**WORK TO COMPLETE**
Find every line in the records below that contains the string "with" and copy each of those lines.

**RECORDS SUPPLIED**
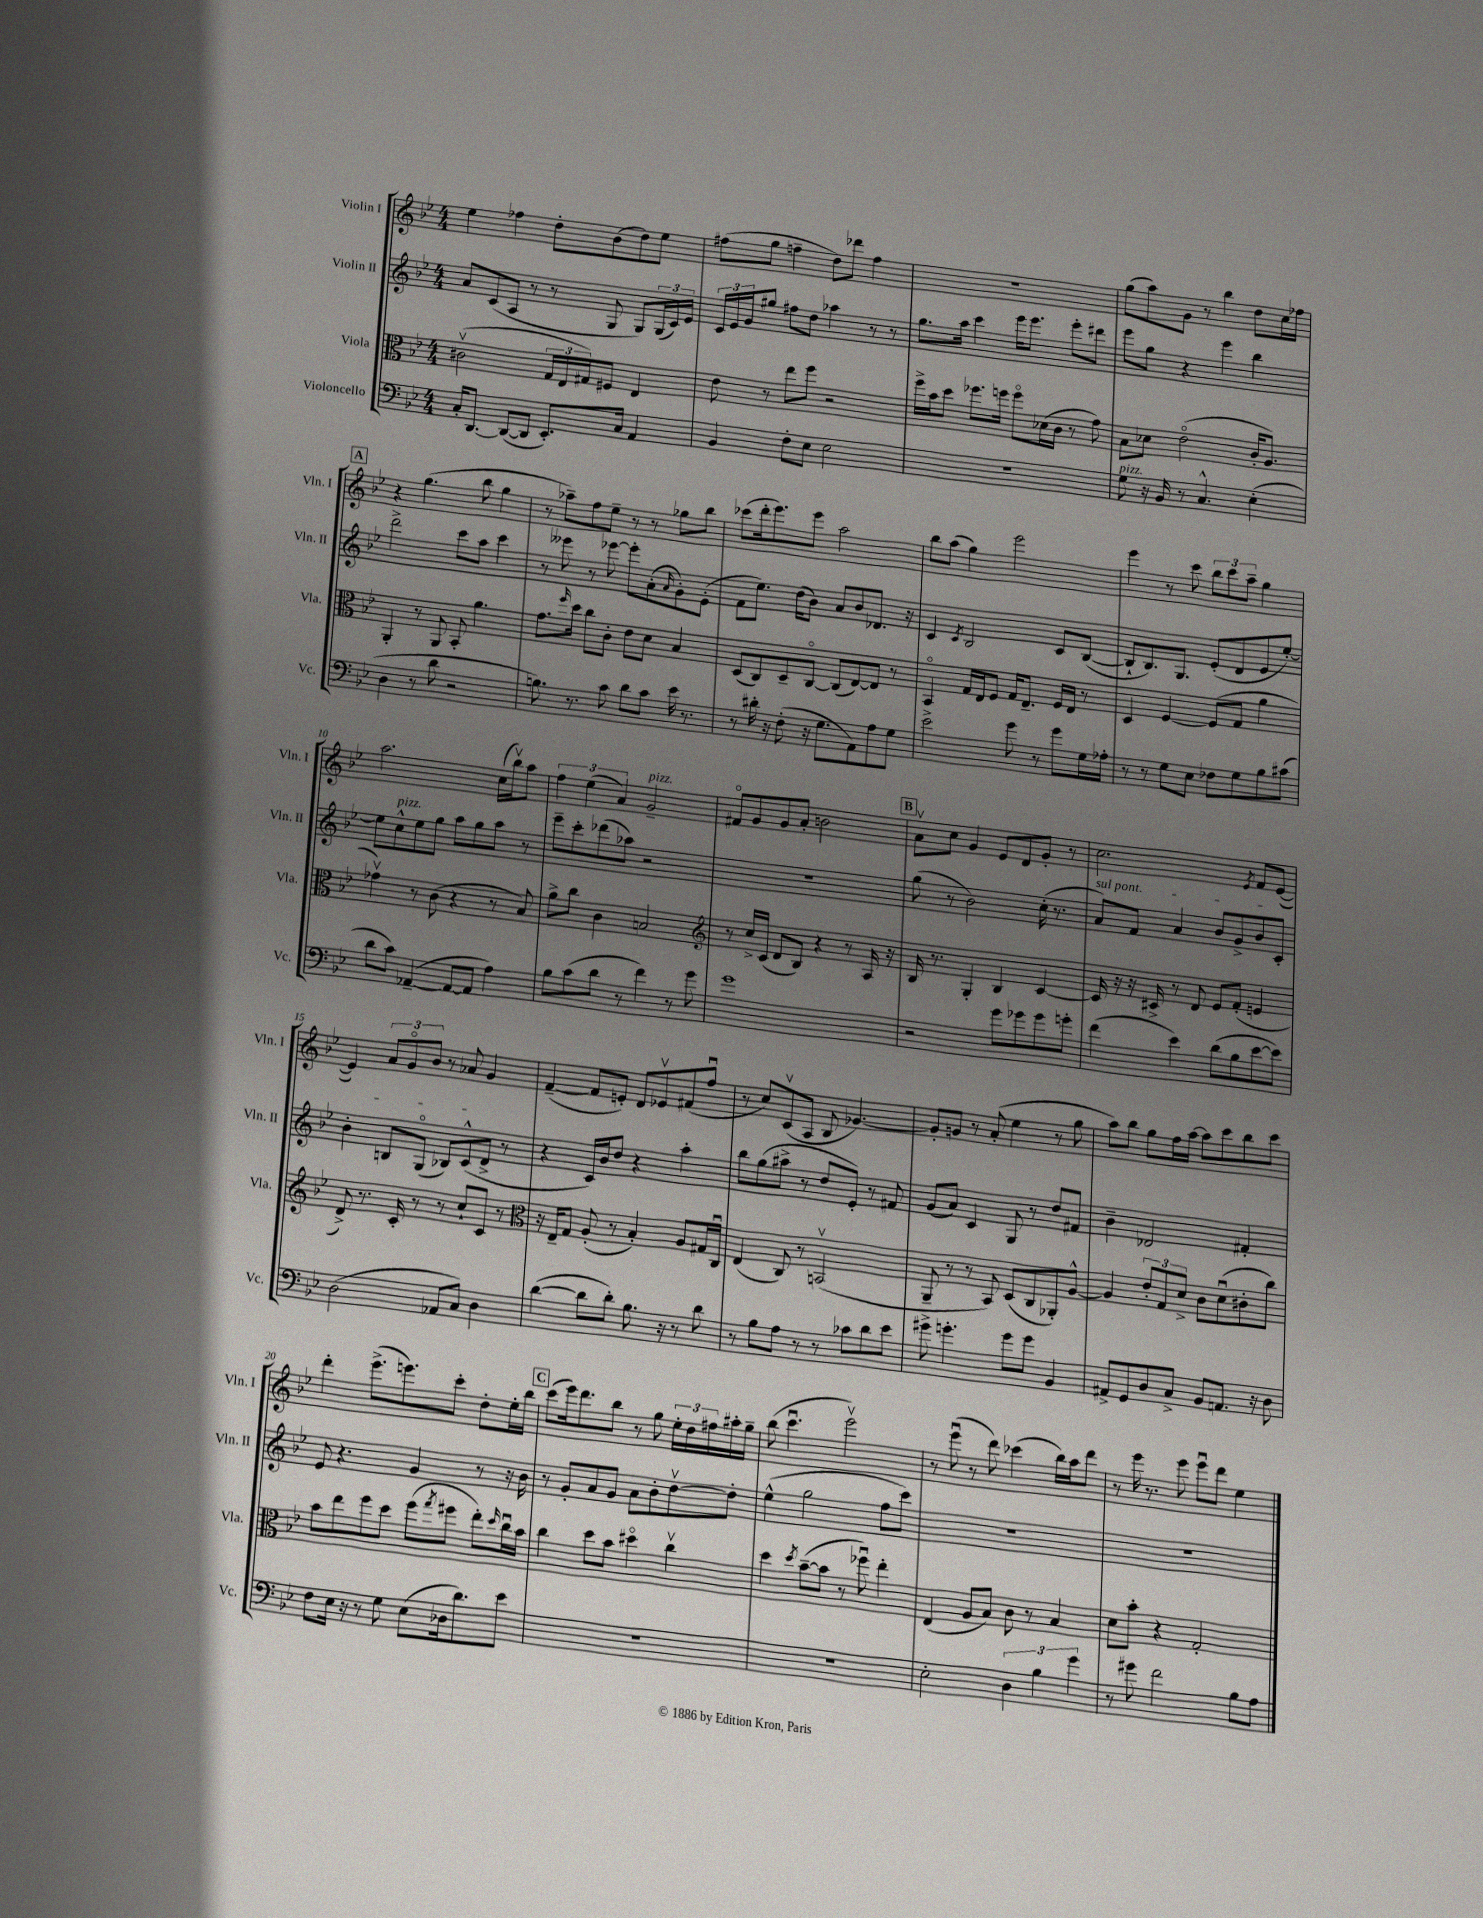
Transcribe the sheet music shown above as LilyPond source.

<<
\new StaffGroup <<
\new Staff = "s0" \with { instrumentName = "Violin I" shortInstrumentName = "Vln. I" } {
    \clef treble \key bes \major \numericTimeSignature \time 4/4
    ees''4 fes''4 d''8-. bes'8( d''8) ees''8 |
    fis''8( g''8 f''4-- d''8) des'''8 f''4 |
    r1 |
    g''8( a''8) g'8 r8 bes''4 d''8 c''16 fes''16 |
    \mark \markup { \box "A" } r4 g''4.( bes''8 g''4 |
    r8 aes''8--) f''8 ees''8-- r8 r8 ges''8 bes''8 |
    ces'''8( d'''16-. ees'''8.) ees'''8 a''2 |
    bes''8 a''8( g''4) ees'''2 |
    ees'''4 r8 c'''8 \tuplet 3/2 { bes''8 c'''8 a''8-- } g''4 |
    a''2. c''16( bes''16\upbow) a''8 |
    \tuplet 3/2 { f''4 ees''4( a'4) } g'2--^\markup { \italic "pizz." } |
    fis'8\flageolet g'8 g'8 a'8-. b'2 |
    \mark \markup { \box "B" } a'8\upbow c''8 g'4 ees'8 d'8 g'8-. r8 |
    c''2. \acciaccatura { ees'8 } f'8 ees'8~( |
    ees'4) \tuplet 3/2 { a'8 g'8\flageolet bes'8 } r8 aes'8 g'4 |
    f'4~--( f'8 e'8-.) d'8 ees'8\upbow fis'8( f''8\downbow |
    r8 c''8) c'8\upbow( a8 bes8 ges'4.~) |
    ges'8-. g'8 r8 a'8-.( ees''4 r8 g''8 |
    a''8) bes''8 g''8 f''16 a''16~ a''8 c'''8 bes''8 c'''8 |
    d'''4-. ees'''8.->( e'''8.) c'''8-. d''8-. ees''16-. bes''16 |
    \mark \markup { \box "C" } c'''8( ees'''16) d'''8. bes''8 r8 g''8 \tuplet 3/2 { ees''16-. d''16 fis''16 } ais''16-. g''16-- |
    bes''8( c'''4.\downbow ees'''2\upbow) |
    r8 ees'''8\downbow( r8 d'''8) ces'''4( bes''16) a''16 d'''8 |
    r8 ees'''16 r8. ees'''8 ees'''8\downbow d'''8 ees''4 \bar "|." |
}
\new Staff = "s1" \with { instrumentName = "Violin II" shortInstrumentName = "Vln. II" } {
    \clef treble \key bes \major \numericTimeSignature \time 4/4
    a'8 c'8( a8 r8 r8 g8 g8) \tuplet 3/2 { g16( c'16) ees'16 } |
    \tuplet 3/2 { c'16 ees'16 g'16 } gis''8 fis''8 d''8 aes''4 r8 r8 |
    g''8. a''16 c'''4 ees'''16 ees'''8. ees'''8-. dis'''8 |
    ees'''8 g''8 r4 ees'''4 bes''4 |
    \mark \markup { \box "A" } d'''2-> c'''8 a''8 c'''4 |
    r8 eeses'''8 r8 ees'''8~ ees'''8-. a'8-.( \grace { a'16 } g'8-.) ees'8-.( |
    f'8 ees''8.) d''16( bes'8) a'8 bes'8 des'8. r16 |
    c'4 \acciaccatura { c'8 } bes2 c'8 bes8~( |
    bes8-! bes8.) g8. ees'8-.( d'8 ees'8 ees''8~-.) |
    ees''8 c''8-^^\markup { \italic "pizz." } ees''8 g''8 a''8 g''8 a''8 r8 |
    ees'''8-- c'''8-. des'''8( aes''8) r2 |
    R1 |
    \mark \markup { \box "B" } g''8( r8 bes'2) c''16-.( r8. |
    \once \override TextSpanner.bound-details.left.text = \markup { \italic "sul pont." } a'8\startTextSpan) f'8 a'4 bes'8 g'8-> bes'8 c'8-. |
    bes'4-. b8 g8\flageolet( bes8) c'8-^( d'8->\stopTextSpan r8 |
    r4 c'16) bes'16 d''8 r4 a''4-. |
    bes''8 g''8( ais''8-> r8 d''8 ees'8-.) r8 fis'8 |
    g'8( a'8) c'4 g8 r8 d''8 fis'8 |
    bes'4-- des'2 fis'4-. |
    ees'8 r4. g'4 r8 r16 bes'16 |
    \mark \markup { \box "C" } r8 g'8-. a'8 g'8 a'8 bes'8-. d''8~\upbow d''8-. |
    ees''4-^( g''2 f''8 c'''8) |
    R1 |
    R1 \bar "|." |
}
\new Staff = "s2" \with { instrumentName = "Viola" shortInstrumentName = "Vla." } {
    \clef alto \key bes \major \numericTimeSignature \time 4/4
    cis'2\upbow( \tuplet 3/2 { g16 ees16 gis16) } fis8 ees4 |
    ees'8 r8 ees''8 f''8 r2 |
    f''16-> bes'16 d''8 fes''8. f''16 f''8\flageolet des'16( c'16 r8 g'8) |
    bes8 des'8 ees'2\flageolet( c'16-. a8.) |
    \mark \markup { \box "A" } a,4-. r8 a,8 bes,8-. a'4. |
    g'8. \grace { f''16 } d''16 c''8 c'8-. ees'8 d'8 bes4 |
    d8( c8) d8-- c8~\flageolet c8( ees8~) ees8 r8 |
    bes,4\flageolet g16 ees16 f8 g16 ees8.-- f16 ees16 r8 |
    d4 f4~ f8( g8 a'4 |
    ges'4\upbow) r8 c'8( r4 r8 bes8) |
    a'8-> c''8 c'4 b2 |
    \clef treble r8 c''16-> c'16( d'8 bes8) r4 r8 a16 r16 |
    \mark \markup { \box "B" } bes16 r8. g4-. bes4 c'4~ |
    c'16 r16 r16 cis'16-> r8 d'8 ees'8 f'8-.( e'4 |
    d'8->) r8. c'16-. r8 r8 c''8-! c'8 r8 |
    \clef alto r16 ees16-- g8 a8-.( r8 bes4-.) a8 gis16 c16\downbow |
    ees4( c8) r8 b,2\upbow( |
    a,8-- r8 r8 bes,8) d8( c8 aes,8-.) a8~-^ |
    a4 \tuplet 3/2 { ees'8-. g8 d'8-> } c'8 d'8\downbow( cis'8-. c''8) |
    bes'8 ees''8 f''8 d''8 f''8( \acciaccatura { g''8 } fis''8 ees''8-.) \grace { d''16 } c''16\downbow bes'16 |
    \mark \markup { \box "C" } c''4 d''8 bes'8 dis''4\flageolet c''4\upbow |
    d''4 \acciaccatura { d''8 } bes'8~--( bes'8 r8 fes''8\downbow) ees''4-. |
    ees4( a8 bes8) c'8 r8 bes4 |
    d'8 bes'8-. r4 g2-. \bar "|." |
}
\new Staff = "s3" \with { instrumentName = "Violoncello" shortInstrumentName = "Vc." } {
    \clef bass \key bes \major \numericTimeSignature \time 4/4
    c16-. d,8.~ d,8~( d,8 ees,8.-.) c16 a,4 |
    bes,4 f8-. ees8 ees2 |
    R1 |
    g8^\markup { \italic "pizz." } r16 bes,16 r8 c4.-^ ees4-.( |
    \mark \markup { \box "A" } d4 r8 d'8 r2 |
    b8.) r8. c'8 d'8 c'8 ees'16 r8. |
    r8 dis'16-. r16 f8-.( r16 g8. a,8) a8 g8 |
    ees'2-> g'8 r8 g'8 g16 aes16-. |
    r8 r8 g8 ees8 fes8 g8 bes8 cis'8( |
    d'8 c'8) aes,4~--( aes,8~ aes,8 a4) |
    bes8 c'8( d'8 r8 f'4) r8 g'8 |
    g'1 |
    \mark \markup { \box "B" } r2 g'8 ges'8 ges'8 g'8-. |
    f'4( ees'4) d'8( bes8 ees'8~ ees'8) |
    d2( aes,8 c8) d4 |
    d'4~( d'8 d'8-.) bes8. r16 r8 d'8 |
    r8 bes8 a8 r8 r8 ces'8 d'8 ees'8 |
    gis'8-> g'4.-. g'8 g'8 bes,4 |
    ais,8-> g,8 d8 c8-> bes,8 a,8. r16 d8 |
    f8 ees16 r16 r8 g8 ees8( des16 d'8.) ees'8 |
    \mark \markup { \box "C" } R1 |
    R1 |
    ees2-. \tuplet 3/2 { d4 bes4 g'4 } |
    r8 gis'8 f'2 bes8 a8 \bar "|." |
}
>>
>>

**OUTPUT OF THE EXERCISE**
\new Staff = "s0" \with { instrumentName = "Violin I" shortInstrumentName = "Vln. I" } {
\new Staff = "s1" \with { instrumentName = "Violin II" shortInstrumentName = "Vln. II" } {
\new Staff = "s2" \with { instrumentName = "Viola" shortInstrumentName = "Vla." } {
\new Staff = "s3" \with { instrumentName = "Violoncello" shortInstrumentName = "Vc." } {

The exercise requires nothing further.